■ **YOUR GOAL**
Each line from the one that contains "RTC pin VCC: VIN -> 3V3" through the end of the entries should be repeated exactly, with nothing added.

■ **RECORDED INFORMATION**
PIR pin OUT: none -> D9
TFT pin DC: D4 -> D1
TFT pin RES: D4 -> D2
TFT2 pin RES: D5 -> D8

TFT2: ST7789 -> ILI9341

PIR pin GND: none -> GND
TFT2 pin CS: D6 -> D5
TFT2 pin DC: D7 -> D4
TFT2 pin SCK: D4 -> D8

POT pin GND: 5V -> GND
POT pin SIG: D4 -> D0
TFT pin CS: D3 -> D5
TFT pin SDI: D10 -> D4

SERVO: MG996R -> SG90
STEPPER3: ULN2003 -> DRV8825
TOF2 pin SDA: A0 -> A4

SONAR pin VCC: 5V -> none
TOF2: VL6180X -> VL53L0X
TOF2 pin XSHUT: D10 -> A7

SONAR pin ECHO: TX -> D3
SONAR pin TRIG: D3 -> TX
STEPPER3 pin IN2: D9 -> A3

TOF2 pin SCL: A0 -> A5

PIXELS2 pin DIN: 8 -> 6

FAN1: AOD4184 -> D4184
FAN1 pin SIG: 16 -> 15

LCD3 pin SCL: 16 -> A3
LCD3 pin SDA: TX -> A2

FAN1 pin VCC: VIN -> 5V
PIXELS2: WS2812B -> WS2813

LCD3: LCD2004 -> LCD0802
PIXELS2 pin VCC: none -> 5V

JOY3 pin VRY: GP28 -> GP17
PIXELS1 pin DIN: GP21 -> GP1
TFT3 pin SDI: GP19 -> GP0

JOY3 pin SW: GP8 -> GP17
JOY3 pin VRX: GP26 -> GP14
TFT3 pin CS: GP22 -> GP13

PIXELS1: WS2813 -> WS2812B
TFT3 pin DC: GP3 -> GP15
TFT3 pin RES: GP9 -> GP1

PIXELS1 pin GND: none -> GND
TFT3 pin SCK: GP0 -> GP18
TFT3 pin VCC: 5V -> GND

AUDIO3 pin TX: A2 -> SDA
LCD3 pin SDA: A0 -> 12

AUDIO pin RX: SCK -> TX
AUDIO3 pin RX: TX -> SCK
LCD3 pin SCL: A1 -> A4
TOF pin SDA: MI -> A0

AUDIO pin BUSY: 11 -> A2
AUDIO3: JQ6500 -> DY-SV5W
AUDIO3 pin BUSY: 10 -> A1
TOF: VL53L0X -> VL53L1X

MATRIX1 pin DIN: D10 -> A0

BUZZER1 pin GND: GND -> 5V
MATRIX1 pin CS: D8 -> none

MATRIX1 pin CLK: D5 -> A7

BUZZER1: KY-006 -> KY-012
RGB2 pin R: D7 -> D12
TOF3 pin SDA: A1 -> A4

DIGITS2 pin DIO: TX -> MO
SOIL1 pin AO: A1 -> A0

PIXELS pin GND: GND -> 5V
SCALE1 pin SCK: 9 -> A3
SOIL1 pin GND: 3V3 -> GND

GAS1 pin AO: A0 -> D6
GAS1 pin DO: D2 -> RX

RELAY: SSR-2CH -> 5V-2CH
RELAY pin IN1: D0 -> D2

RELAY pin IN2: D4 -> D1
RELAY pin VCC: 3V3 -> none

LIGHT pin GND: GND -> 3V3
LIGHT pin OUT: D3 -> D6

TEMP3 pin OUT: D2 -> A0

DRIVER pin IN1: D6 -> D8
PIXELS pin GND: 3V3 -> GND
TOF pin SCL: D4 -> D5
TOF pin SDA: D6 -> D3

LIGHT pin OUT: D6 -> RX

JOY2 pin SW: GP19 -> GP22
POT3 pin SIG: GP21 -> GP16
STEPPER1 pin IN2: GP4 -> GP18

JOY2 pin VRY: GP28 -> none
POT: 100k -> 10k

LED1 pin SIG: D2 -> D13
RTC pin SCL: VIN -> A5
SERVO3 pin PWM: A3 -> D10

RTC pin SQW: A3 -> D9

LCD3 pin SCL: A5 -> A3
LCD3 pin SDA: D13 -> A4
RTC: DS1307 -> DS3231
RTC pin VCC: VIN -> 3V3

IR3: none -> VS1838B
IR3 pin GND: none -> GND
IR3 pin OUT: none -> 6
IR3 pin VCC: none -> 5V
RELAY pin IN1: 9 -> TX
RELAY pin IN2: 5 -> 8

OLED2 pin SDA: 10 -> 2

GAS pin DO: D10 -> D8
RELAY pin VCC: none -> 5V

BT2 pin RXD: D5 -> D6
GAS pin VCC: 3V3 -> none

■ **EXERCISE OUTPUT**
RTC pin VCC: VIN -> 3V3

IR3: none -> VS1838B
IR3 pin GND: none -> GND
IR3 pin OUT: none -> 6
IR3 pin VCC: none -> 5V
RELAY pin IN1: 9 -> TX
RELAY pin IN2: 5 -> 8

OLED2 pin SDA: 10 -> 2

GAS pin DO: D10 -> D8
RELAY pin VCC: none -> 5V

BT2 pin RXD: D5 -> D6
GAS pin VCC: 3V3 -> none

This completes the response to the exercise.